◆ Work instruction: Please look for the string "scissors" below and report every line in which it occurs.

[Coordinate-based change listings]
%%

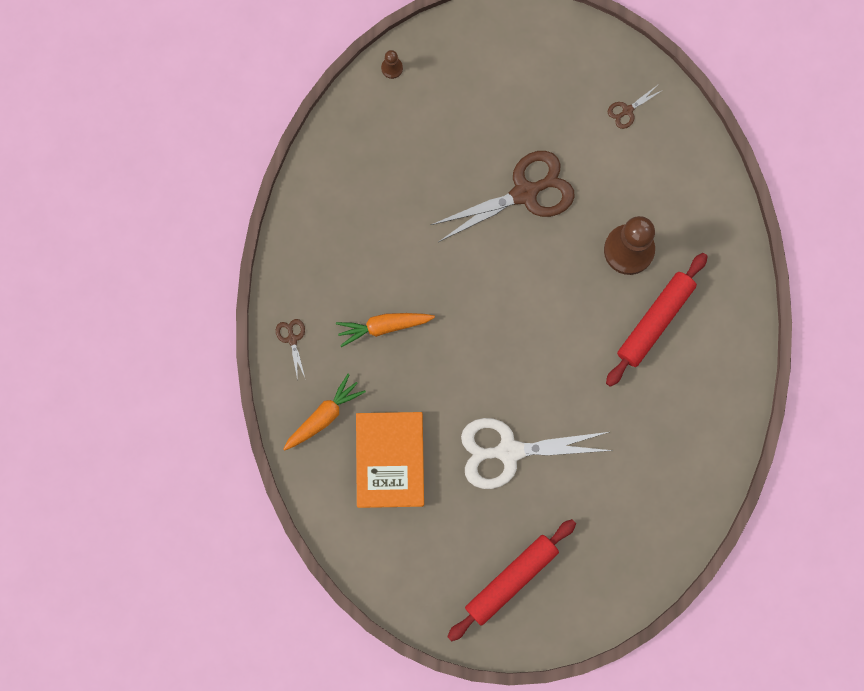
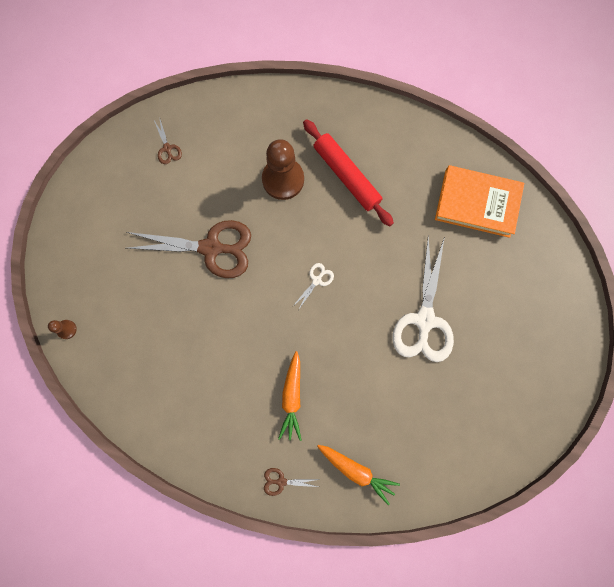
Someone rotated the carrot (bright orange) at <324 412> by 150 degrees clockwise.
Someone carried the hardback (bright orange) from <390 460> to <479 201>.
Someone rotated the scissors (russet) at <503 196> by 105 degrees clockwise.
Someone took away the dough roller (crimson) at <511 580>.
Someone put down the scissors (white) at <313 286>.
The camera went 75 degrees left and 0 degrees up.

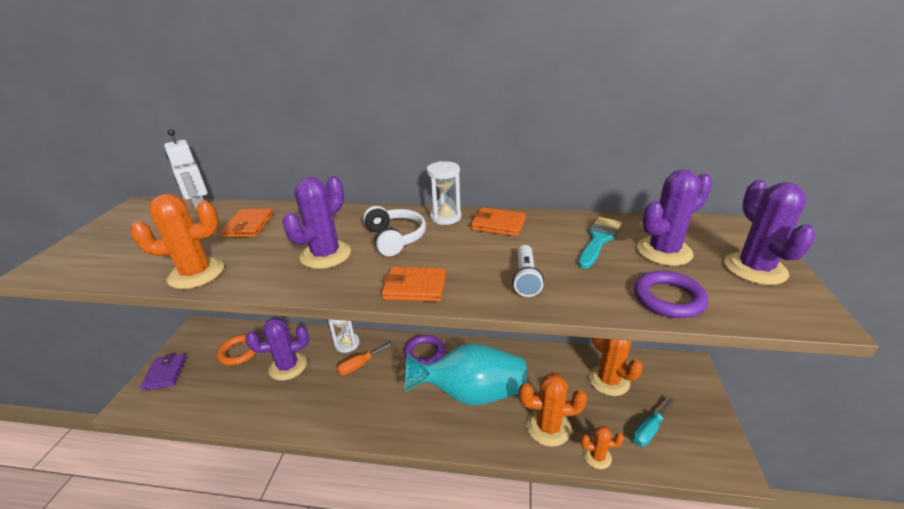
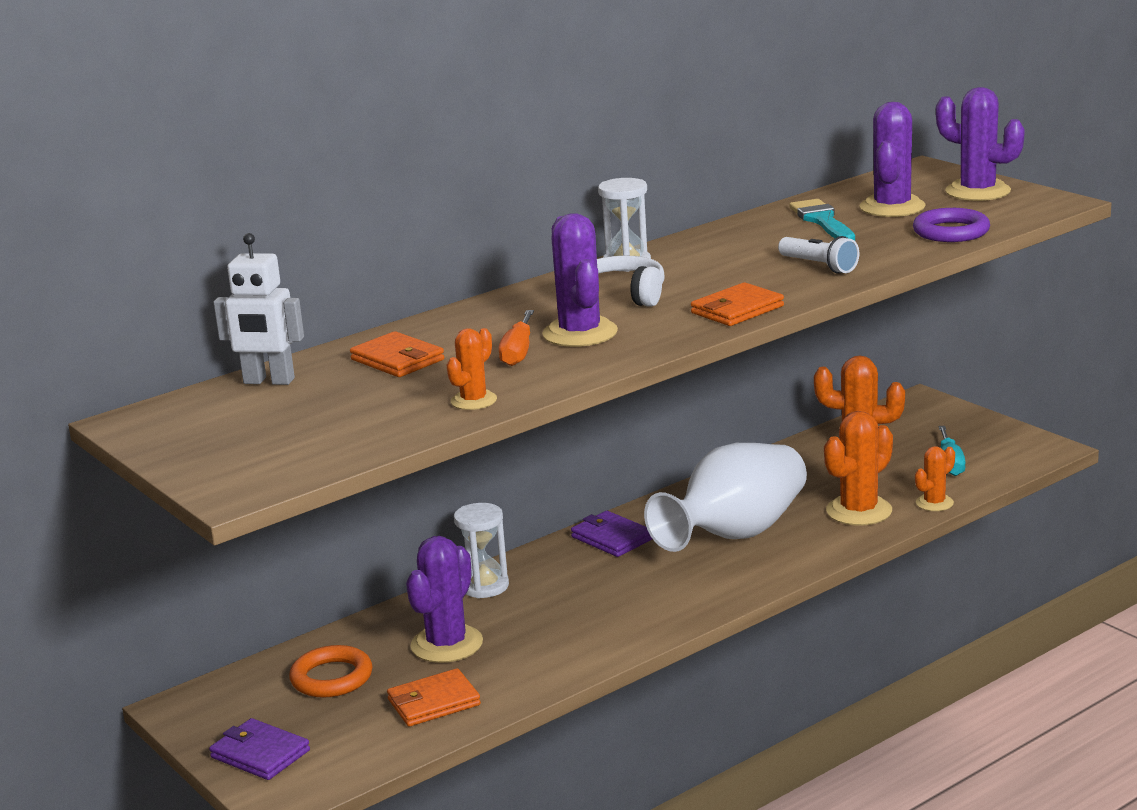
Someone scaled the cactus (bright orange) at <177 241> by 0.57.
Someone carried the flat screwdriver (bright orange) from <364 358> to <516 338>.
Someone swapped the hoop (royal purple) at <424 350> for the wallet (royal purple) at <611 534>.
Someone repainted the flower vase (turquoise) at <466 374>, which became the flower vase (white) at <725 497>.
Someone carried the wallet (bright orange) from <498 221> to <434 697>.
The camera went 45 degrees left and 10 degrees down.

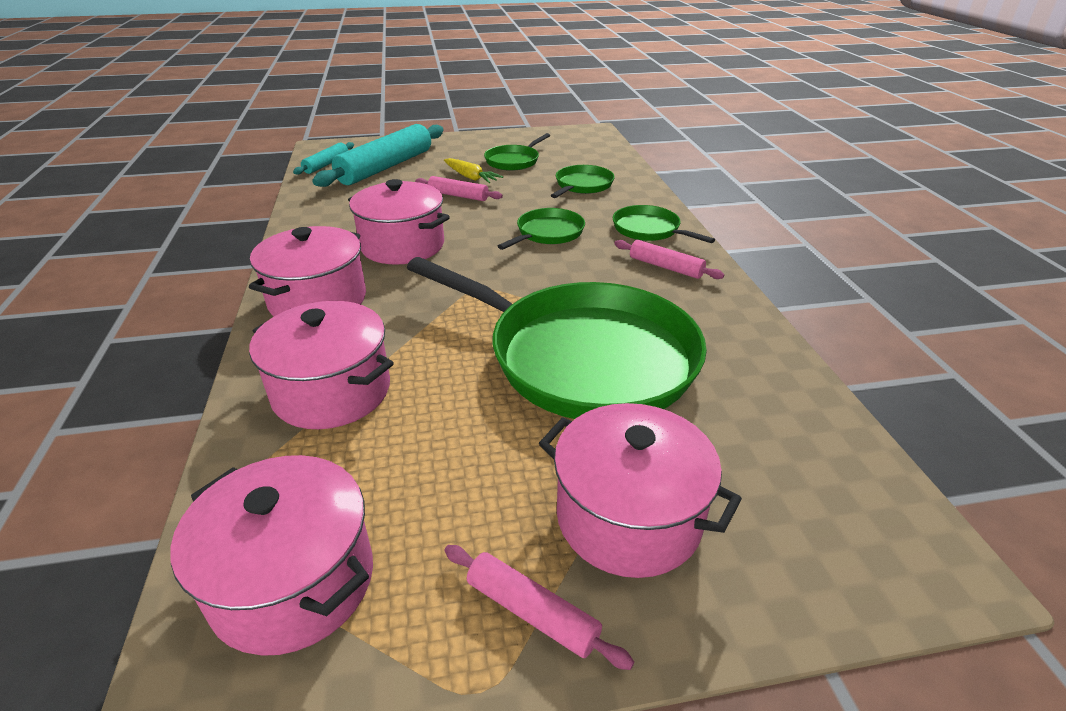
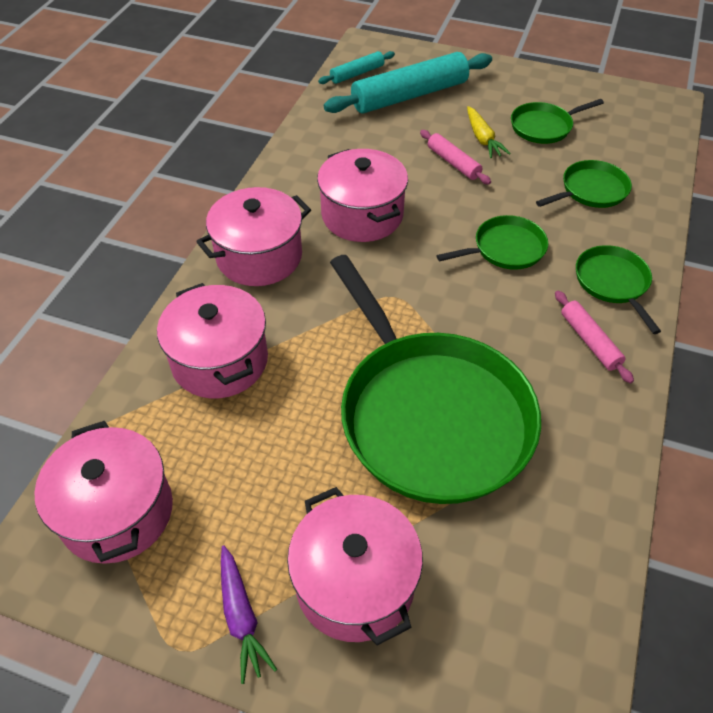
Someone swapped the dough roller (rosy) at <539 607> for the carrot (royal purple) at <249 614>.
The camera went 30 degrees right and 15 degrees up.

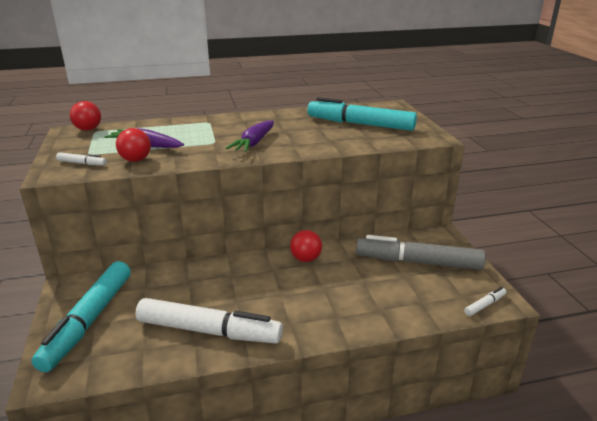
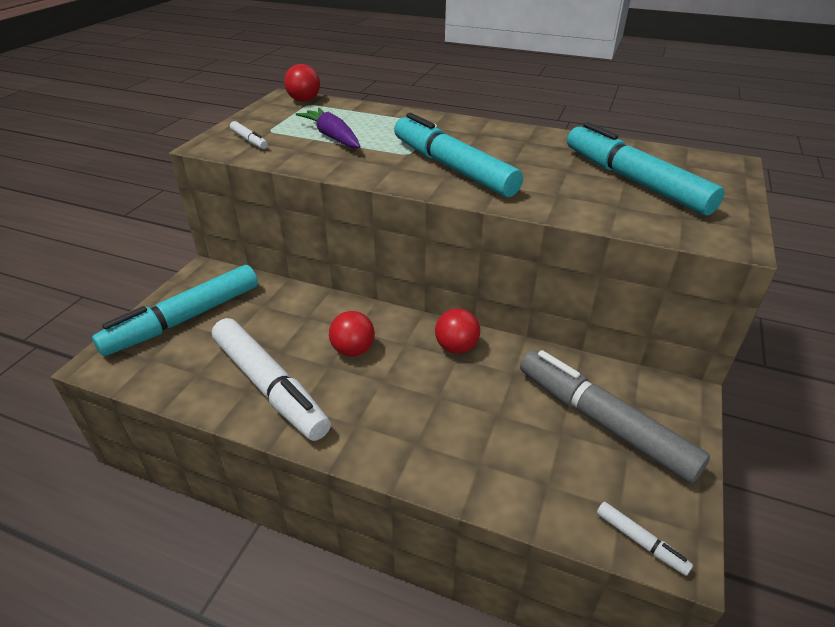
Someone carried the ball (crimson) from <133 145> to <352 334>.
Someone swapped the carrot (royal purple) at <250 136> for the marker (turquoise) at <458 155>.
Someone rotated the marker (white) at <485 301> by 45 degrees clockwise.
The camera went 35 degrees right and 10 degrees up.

%%

◆ Finished task:
Someone rotated the scissors (russet) at <503 196> by 105 degrees clockwise.
Someone put down the scissors (white) at <313 286>.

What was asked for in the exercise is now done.